Exercise objective -
The requested output is every line from the one with "(317, 106) = (341, 357): grey" through the last line below, printed exactly.

Dataset excerpts -
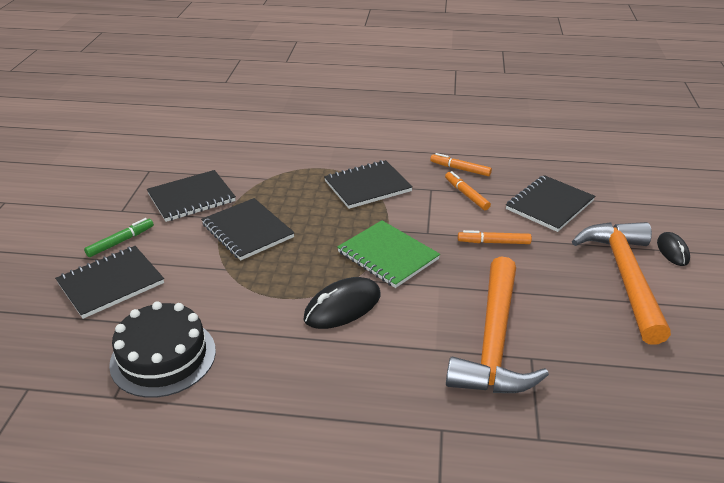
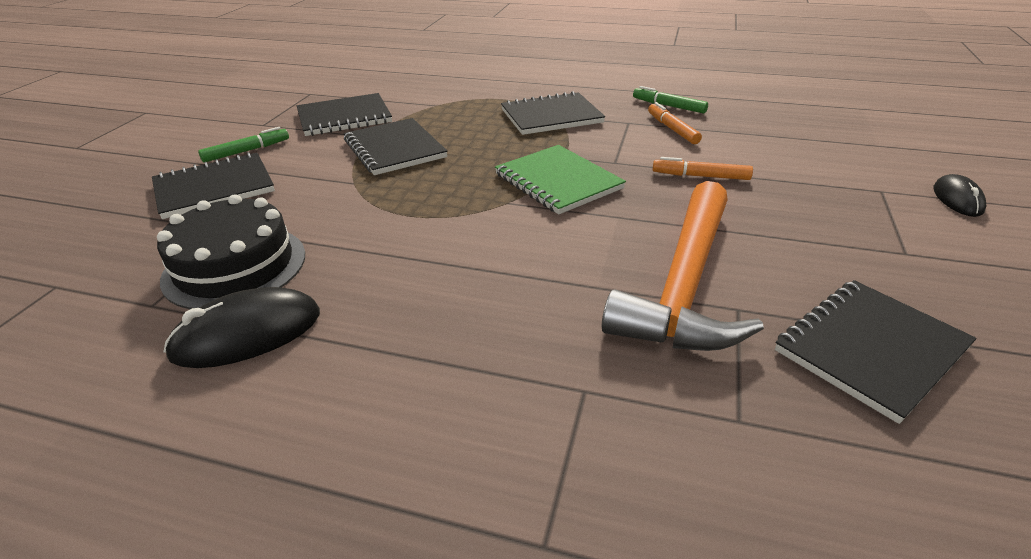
camera: 10 degrees right, 0 degrees up
(342, 307) = (483, 230): black mouse -> black mouse (247, 334)
(460, 169) = (668, 106): orange marker -> green marker
(549, 205) = (780, 143): black notebook -> black notebook (870, 349)
(624, 277) = (886, 223): orange hammer -> none

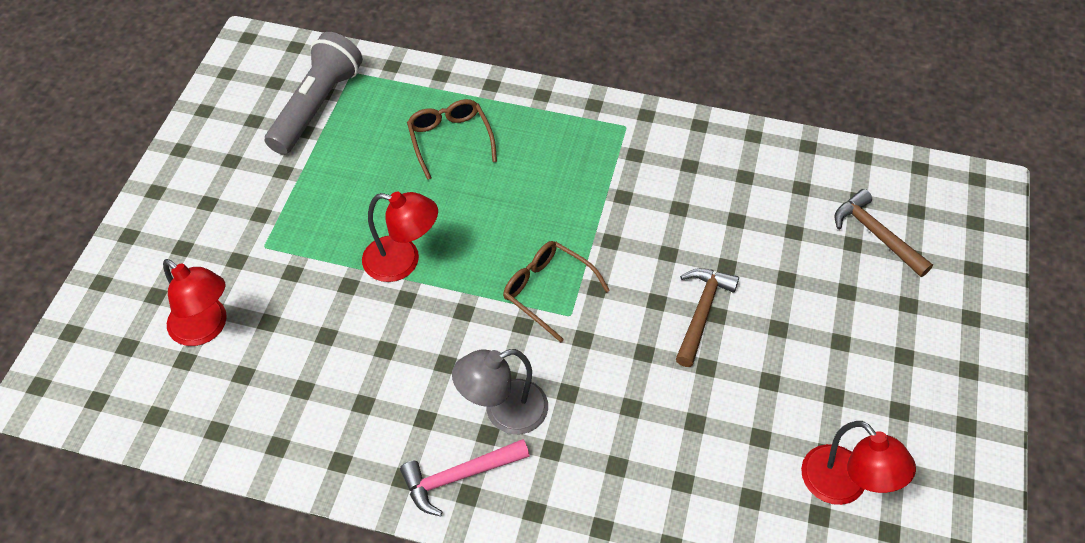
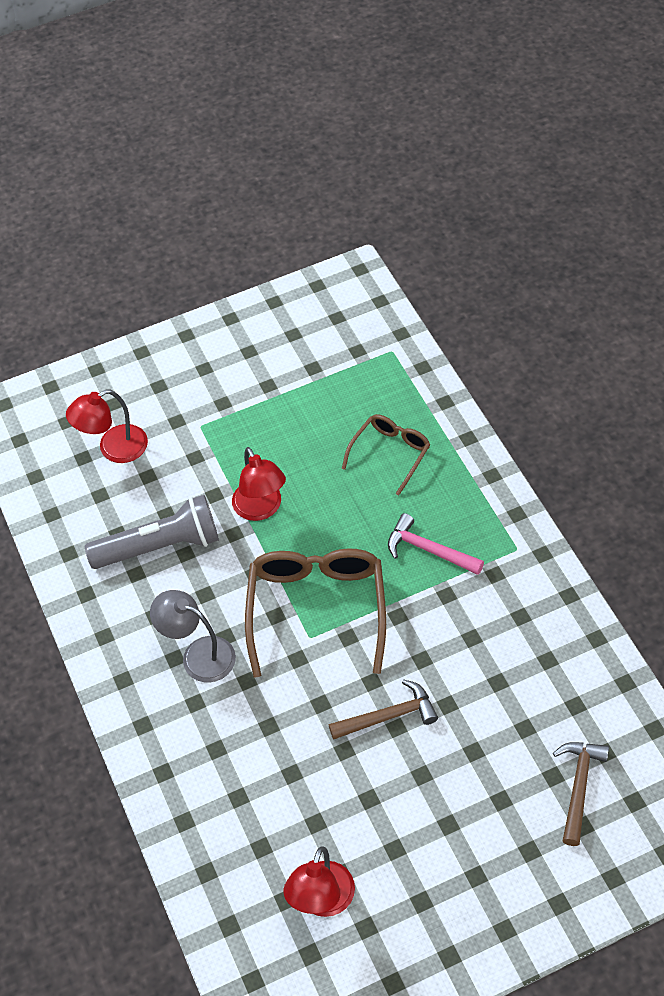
camera: 55 degrees right, 0 degrees up
(206, 328) = (114, 449): red lamp -> red lamp turned 60 degrees clockwise
(317, 106) = (341, 357): grey flashlight -> grey flashlight (160, 546)
(459, 477) = (130, 665): pink hammer -> pink hammer (428, 550)
(547, 291) = (317, 609): brown glasses -> brown glasses, size x1.76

Exercise result -
(317, 106) = (341, 357): grey flashlight -> grey flashlight (160, 546)
(459, 477) = (130, 665): pink hammer -> pink hammer (428, 550)
(547, 291) = (317, 609): brown glasses -> brown glasses, size x1.76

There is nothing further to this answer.